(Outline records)

##########

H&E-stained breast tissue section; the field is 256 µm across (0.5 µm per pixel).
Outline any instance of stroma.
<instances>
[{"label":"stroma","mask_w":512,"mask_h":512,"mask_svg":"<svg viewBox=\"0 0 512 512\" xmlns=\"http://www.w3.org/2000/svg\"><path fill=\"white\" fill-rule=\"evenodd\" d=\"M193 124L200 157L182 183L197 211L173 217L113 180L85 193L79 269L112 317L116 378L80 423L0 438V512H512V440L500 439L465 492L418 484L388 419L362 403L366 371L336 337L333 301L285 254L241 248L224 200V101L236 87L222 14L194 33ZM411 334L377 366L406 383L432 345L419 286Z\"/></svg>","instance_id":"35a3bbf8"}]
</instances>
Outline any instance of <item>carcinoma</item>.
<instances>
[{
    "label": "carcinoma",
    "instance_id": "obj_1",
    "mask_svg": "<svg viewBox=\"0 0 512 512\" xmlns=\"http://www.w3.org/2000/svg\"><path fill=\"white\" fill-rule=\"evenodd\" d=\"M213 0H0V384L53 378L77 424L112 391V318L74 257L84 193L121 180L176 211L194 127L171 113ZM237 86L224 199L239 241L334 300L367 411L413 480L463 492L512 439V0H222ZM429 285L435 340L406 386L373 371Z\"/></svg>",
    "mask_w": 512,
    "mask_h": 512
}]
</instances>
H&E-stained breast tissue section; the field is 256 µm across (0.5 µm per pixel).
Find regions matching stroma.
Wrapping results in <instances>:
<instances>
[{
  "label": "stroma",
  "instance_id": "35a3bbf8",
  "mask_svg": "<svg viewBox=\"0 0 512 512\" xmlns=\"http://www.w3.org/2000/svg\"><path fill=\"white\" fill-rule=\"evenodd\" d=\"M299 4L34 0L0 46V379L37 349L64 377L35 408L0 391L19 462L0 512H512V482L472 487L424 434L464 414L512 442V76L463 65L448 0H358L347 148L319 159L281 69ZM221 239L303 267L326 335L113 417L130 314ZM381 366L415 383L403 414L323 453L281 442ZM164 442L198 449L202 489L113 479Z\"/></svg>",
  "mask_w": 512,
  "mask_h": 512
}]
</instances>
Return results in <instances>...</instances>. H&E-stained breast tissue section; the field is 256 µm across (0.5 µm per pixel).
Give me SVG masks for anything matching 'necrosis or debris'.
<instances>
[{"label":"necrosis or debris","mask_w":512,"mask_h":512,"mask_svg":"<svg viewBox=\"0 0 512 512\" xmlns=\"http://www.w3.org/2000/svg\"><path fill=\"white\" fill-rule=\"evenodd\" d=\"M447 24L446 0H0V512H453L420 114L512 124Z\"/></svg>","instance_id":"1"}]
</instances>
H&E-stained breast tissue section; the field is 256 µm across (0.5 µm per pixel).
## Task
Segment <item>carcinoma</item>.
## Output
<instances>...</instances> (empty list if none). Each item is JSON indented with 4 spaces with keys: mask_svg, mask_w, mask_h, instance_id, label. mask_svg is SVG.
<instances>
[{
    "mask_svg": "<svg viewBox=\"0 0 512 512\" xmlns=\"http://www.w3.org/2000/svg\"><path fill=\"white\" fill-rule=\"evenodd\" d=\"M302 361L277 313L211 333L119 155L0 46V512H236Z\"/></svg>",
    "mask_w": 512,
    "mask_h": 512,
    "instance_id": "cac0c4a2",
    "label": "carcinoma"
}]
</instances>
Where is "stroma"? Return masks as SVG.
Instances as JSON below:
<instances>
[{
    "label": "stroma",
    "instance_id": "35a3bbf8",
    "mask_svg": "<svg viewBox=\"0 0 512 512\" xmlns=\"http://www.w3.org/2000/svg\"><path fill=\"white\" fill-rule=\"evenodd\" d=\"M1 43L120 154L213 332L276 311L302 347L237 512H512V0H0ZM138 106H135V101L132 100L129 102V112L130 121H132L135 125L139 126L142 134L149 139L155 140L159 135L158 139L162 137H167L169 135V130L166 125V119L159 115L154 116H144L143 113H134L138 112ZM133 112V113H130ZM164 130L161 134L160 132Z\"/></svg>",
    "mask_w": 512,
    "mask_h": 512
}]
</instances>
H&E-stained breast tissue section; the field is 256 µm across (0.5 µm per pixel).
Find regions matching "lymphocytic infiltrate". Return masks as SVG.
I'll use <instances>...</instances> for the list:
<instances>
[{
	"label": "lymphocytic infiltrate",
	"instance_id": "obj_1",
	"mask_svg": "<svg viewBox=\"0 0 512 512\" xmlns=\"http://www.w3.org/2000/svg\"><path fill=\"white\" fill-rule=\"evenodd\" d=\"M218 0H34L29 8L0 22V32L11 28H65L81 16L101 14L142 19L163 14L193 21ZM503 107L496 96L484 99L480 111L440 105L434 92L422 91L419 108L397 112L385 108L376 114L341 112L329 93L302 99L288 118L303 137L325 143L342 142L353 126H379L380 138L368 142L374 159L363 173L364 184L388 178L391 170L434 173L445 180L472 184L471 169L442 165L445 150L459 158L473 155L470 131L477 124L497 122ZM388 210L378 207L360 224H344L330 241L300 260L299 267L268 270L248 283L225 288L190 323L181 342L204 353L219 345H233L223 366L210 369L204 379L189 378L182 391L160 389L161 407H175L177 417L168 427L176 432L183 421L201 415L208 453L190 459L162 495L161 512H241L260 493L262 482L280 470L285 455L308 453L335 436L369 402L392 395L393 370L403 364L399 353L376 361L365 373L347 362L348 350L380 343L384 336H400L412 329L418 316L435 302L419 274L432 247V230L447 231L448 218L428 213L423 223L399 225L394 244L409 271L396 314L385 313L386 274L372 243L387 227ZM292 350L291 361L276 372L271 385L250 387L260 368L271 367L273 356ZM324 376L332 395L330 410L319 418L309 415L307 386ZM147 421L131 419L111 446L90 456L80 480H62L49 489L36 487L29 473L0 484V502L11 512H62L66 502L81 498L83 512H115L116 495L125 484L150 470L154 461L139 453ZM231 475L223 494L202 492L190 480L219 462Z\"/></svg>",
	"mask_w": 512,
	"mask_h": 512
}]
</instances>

##########

* **Given problem**:
All of the records must be repeated exactly.

* **The result**:
H&E-stained breast tissue section; the field is 256 µm across (0.5 µm per pixel).
Outline any instance of stroma.
<instances>
[{"label":"stroma","mask_w":512,"mask_h":512,"mask_svg":"<svg viewBox=\"0 0 512 512\" xmlns=\"http://www.w3.org/2000/svg\"><path fill=\"white\" fill-rule=\"evenodd\" d=\"M193 124L200 157L182 183L197 211L173 217L113 180L85 193L79 269L112 317L116 378L80 423L0 438V512H512V440L500 439L465 492L418 484L388 419L362 403L366 371L336 337L333 301L285 254L241 248L224 200V101L236 87L222 14L194 33ZM411 334L377 366L406 383L432 345L419 286Z\"/></svg>","instance_id":"35a3bbf8"}]
</instances>
Outline any instance of <item>carcinoma</item>.
<instances>
[{
    "label": "carcinoma",
    "instance_id": "obj_1",
    "mask_svg": "<svg viewBox=\"0 0 512 512\" xmlns=\"http://www.w3.org/2000/svg\"><path fill=\"white\" fill-rule=\"evenodd\" d=\"M213 0H0V384L53 378L77 424L112 391V318L74 257L84 193L121 180L176 211L194 127L171 113ZM237 86L224 199L239 241L334 300L367 411L413 480L463 492L512 439V0H222ZM429 285L435 340L406 386L373 371Z\"/></svg>",
    "mask_w": 512,
    "mask_h": 512
}]
</instances>
H&E-stained breast tissue section; the field is 256 µm across (0.5 µm per pixel).
Find regions matching stroma.
Wrapping results in <instances>:
<instances>
[{
  "label": "stroma",
  "instance_id": "35a3bbf8",
  "mask_svg": "<svg viewBox=\"0 0 512 512\" xmlns=\"http://www.w3.org/2000/svg\"><path fill=\"white\" fill-rule=\"evenodd\" d=\"M299 4L34 0L0 46V379L37 349L64 377L35 408L0 391L19 462L0 512H512V482L472 487L424 434L464 414L512 442V76L463 65L448 0H358L347 148L319 159L281 69ZM221 239L303 267L326 335L113 417L130 314ZM381 366L415 383L403 414L323 453L281 442ZM164 442L198 449L202 489L113 479Z\"/></svg>",
  "mask_w": 512,
  "mask_h": 512
}]
</instances>
Return results in <instances>...</instances>. H&E-stained breast tissue section; the field is 256 µm across (0.5 µm per pixel).
Give me SVG masks for anything matching 'necrosis or debris'.
<instances>
[{"label":"necrosis or debris","mask_w":512,"mask_h":512,"mask_svg":"<svg viewBox=\"0 0 512 512\" xmlns=\"http://www.w3.org/2000/svg\"><path fill=\"white\" fill-rule=\"evenodd\" d=\"M447 24L446 0H0V512H453L420 114L512 124Z\"/></svg>","instance_id":"1"}]
</instances>
H&E-stained breast tissue section; the field is 256 µm across (0.5 µm per pixel).
## Task
Segment <item>carcinoma</item>.
## Output
<instances>...</instances> (empty list if none). Each item is JSON indented with 4 spaces with keys: mask_svg, mask_w, mask_h, instance_id, label. mask_svg is SVG.
<instances>
[{
    "mask_svg": "<svg viewBox=\"0 0 512 512\" xmlns=\"http://www.w3.org/2000/svg\"><path fill=\"white\" fill-rule=\"evenodd\" d=\"M302 361L277 313L211 333L119 155L0 46V512H236Z\"/></svg>",
    "mask_w": 512,
    "mask_h": 512,
    "instance_id": "cac0c4a2",
    "label": "carcinoma"
}]
</instances>
Where is "stroma"? Return masks as SVG.
Instances as JSON below:
<instances>
[{
    "label": "stroma",
    "instance_id": "35a3bbf8",
    "mask_svg": "<svg viewBox=\"0 0 512 512\" xmlns=\"http://www.w3.org/2000/svg\"><path fill=\"white\" fill-rule=\"evenodd\" d=\"M1 43L120 154L213 332L276 311L302 347L237 512H512V0H0ZM138 106H135V101L132 100L129 102V112L130 121H132L135 125L139 126L142 134L149 139L155 140L159 135L158 139L162 137H167L169 135V130L166 125V119L159 115L154 116H144L143 113H134L138 112ZM133 112V113H130ZM164 130L161 134L160 132Z\"/></svg>",
    "mask_w": 512,
    "mask_h": 512
}]
</instances>
H&E-stained breast tissue section; the field is 256 µm across (0.5 µm per pixel).
Find regions matching "lymphocytic infiltrate". Return masks as SVG.
I'll use <instances>...</instances> for the list:
<instances>
[{
	"label": "lymphocytic infiltrate",
	"instance_id": "obj_1",
	"mask_svg": "<svg viewBox=\"0 0 512 512\" xmlns=\"http://www.w3.org/2000/svg\"><path fill=\"white\" fill-rule=\"evenodd\" d=\"M218 0H34L29 8L0 22V32L11 28H65L81 16L101 14L142 19L163 14L193 21ZM503 107L496 96L484 99L480 111L440 105L434 92L422 91L419 108L397 112L385 108L376 114L341 112L329 93L302 99L288 118L303 137L325 143L342 142L353 126H379L380 138L368 142L374 159L363 173L364 184L388 178L391 170L434 173L445 180L472 184L471 169L442 165L445 150L459 158L473 155L470 131L477 124L497 122ZM388 210L378 207L360 224H344L330 241L300 260L299 267L268 270L248 283L225 288L190 323L181 342L204 353L219 345H233L223 366L210 369L204 379L189 378L182 391L160 389L161 407H175L177 417L168 427L176 432L183 421L201 415L208 453L190 459L162 495L161 512H241L260 493L262 482L280 470L285 455L308 453L335 436L369 402L392 395L393 370L403 364L399 353L376 361L365 373L347 362L348 350L380 343L384 336H400L412 329L418 316L435 302L419 274L432 247V230L447 231L448 218L428 213L423 223L399 225L394 244L409 271L396 314L385 313L386 274L372 243L387 227ZM292 350L291 361L276 372L271 385L250 387L260 368L271 367L273 356ZM324 376L332 395L330 410L319 418L309 415L307 386ZM147 421L131 419L111 446L90 456L80 480H62L49 489L36 487L29 473L0 484V502L11 512H62L66 502L81 498L83 512H115L116 495L125 484L150 470L154 461L139 453ZM231 475L223 494L202 492L190 480L219 462Z\"/></svg>",
	"mask_w": 512,
	"mask_h": 512
}]
</instances>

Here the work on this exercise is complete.